| Exercise |
Start to finish, copy the data exactly.

Start of Raw data

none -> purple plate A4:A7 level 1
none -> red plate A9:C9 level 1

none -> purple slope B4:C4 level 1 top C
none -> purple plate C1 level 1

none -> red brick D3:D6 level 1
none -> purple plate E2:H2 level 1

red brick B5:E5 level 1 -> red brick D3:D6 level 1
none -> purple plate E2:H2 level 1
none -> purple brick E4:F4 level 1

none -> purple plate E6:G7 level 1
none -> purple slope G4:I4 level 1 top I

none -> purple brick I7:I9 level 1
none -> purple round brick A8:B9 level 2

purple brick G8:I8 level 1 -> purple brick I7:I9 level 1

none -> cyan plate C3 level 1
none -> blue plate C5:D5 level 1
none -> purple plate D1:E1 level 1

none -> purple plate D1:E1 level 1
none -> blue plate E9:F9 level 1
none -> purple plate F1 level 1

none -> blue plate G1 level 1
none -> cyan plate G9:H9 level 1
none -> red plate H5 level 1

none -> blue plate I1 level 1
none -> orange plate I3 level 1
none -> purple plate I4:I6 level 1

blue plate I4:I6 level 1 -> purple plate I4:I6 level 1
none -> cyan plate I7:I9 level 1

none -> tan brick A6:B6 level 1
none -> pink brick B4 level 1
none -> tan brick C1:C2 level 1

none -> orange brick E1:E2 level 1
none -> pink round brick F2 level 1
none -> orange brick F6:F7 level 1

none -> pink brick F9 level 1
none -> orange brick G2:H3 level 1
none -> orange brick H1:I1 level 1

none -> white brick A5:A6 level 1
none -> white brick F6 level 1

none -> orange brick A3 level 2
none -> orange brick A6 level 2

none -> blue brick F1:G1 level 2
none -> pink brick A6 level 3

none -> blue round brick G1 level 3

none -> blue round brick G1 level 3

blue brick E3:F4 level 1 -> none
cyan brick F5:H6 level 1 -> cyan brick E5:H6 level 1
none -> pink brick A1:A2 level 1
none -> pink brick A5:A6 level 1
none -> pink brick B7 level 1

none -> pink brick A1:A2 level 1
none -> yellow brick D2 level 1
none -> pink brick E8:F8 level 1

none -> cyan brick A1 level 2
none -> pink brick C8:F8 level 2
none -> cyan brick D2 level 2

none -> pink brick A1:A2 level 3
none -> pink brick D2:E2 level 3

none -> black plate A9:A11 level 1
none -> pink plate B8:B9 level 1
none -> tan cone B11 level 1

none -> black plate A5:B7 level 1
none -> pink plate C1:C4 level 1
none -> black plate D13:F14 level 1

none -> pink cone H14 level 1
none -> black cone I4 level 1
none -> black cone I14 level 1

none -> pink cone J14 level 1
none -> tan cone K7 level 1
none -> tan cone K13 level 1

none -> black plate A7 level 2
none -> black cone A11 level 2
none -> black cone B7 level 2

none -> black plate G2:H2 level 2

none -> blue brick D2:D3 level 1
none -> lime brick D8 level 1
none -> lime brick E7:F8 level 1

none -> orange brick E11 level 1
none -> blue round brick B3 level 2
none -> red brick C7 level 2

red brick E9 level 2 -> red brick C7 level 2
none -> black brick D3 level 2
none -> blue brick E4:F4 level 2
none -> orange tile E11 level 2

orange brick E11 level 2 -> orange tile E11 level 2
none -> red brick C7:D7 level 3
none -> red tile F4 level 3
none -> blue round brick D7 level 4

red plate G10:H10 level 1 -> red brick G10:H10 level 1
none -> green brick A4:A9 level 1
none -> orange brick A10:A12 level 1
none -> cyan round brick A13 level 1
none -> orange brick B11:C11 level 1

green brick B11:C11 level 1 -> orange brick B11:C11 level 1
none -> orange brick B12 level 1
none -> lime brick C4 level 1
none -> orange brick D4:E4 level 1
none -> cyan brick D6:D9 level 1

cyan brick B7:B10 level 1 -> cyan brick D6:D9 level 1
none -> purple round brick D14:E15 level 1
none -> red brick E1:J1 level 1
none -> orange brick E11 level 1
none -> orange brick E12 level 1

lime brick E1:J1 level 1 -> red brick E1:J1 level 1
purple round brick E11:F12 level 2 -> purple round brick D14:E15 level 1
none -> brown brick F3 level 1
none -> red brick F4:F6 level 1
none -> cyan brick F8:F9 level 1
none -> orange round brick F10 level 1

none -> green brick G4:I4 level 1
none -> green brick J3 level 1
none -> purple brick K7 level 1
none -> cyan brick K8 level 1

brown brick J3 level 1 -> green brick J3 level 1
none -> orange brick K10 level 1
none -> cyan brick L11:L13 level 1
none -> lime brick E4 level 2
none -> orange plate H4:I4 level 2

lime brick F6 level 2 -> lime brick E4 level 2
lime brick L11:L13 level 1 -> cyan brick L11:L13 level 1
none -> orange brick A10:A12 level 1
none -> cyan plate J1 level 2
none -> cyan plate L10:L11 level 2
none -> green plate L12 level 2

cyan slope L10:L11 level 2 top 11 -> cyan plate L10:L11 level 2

End of Raw data

| Expected answer |
none -> purple plate A4:A7 level 1
none -> red plate A9:C9 level 1

none -> purple slope B4:C4 level 1 top C
none -> purple plate C1 level 1

none -> red brick D3:D6 level 1
none -> purple plate E2:H2 level 1

red brick B5:E5 level 1 -> red brick D3:D6 level 1
none -> purple plate E2:H2 level 1
none -> purple brick E4:F4 level 1

none -> purple plate E6:G7 level 1
none -> purple slope G4:I4 level 1 top I

none -> purple brick I7:I9 level 1
none -> purple round brick A8:B9 level 2

purple brick G8:I8 level 1 -> purple brick I7:I9 level 1

none -> cyan plate C3 level 1
none -> blue plate C5:D5 level 1
none -> purple plate D1:E1 level 1

none -> purple plate D1:E1 level 1
none -> blue plate E9:F9 level 1
none -> purple plate F1 level 1

none -> blue plate G1 level 1
none -> cyan plate G9:H9 level 1
none -> red plate H5 level 1

none -> blue plate I1 level 1
none -> orange plate I3 level 1
none -> purple plate I4:I6 level 1

blue plate I4:I6 level 1 -> purple plate I4:I6 level 1
none -> cyan plate I7:I9 level 1

none -> tan brick A6:B6 level 1
none -> pink brick B4 level 1
none -> tan brick C1:C2 level 1

none -> orange brick E1:E2 level 1
none -> pink round brick F2 level 1
none -> orange brick F6:F7 level 1

none -> pink brick F9 level 1
none -> orange brick G2:H3 level 1
none -> orange brick H1:I1 level 1

none -> white brick A5:A6 level 1
none -> white brick F6 level 1

none -> orange brick A3 level 2
none -> orange brick A6 level 2

none -> blue brick F1:G1 level 2
none -> pink brick A6 level 3

none -> blue round brick G1 level 3

none -> blue round brick G1 level 3

blue brick E3:F4 level 1 -> none
cyan brick F5:H6 level 1 -> cyan brick E5:H6 level 1
none -> pink brick A1:A2 level 1
none -> pink brick A5:A6 level 1
none -> pink brick B7 level 1

none -> pink brick A1:A2 level 1
none -> yellow brick D2 level 1
none -> pink brick E8:F8 level 1

none -> cyan brick A1 level 2
none -> pink brick C8:F8 level 2
none -> cyan brick D2 level 2

none -> pink brick A1:A2 level 3
none -> pink brick D2:E2 level 3

none -> black plate A9:A11 level 1
none -> pink plate B8:B9 level 1
none -> tan cone B11 level 1

none -> black plate A5:B7 level 1
none -> pink plate C1:C4 level 1
none -> black plate D13:F14 level 1

none -> pink cone H14 level 1
none -> black cone I4 level 1
none -> black cone I14 level 1

none -> pink cone J14 level 1
none -> tan cone K7 level 1
none -> tan cone K13 level 1

none -> black plate A7 level 2
none -> black cone A11 level 2
none -> black cone B7 level 2

none -> black plate G2:H2 level 2

none -> blue brick D2:D3 level 1
none -> lime brick D8 level 1
none -> lime brick E7:F8 level 1

none -> orange brick E11 level 1
none -> blue round brick B3 level 2
none -> red brick C7 level 2

red brick E9 level 2 -> red brick C7 level 2
none -> black brick D3 level 2
none -> blue brick E4:F4 level 2
none -> orange tile E11 level 2

orange brick E11 level 2 -> orange tile E11 level 2
none -> red brick C7:D7 level 3
none -> red tile F4 level 3
none -> blue round brick D7 level 4

red plate G10:H10 level 1 -> red brick G10:H10 level 1
none -> green brick A4:A9 level 1
none -> orange brick A10:A12 level 1
none -> cyan round brick A13 level 1
none -> orange brick B11:C11 level 1

green brick B11:C11 level 1 -> orange brick B11:C11 level 1
none -> orange brick B12 level 1
none -> lime brick C4 level 1
none -> orange brick D4:E4 level 1
none -> cyan brick D6:D9 level 1

cyan brick B7:B10 level 1 -> cyan brick D6:D9 level 1
none -> purple round brick D14:E15 level 1
none -> red brick E1:J1 level 1
none -> orange brick E11 level 1
none -> orange brick E12 level 1

lime brick E1:J1 level 1 -> red brick E1:J1 level 1
purple round brick E11:F12 level 2 -> purple round brick D14:E15 level 1
none -> brown brick F3 level 1
none -> red brick F4:F6 level 1
none -> cyan brick F8:F9 level 1
none -> orange round brick F10 level 1

none -> green brick G4:I4 level 1
none -> green brick J3 level 1
none -> purple brick K7 level 1
none -> cyan brick K8 level 1

brown brick J3 level 1 -> green brick J3 level 1
none -> orange brick K10 level 1
none -> cyan brick L11:L13 level 1
none -> lime brick E4 level 2
none -> orange plate H4:I4 level 2

lime brick F6 level 2 -> lime brick E4 level 2
lime brick L11:L13 level 1 -> cyan brick L11:L13 level 1
none -> orange brick A10:A12 level 1
none -> cyan plate J1 level 2
none -> cyan plate L10:L11 level 2
none -> green plate L12 level 2

cyan slope L10:L11 level 2 top 11 -> cyan plate L10:L11 level 2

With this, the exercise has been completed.